↓

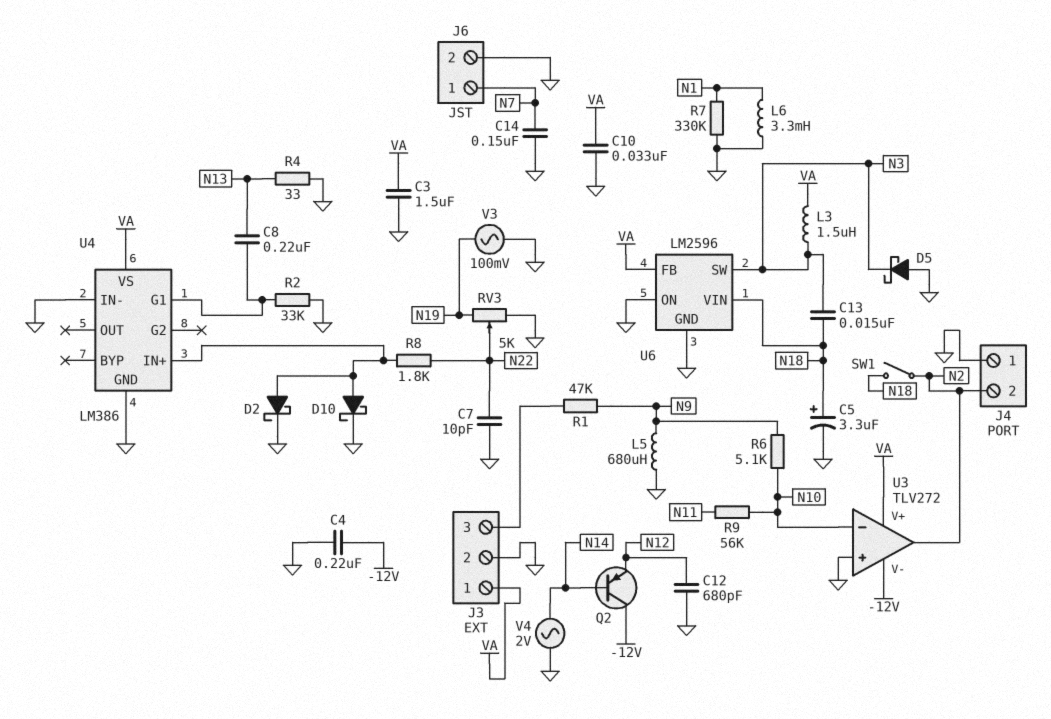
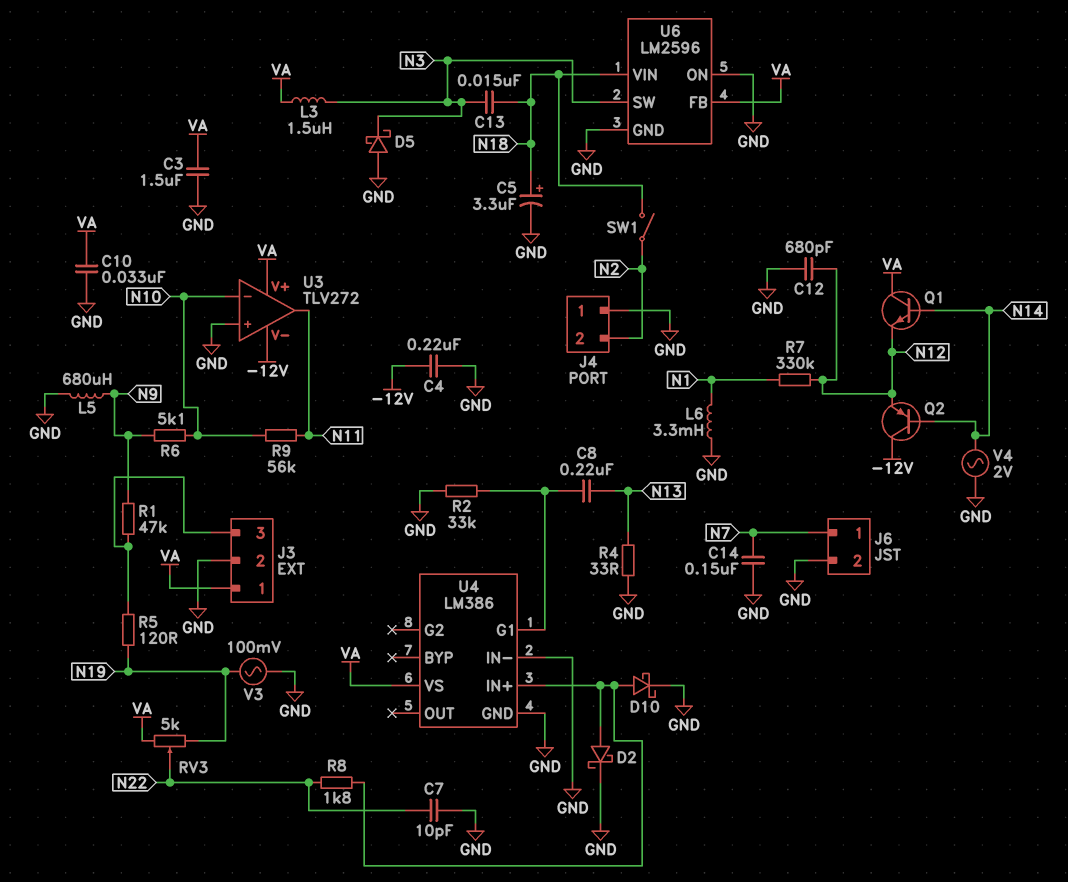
Q1: none -> NPN (B N14, C VA, E N12)
R5: none -> 120 (J3/3, N19)
R7: 330k (GND, N1) -> 330k (N1, N12)
RV3: 5k (GND, N19, wiper N22) -> 5k (N19, VA, wiper N22)
U3 pin out: N2 -> N11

↑

* Goal of the exercise *
Your answer must be an exact reproduction of all entries, containing no pictures.

* Written answer *
Q1: none -> NPN (B N14, C VA, E N12)
R5: none -> 120 (J3/3, N19)
R7: 330k (GND, N1) -> 330k (N1, N12)
RV3: 5k (GND, N19, wiper N22) -> 5k (N19, VA, wiper N22)
U3 pin out: N2 -> N11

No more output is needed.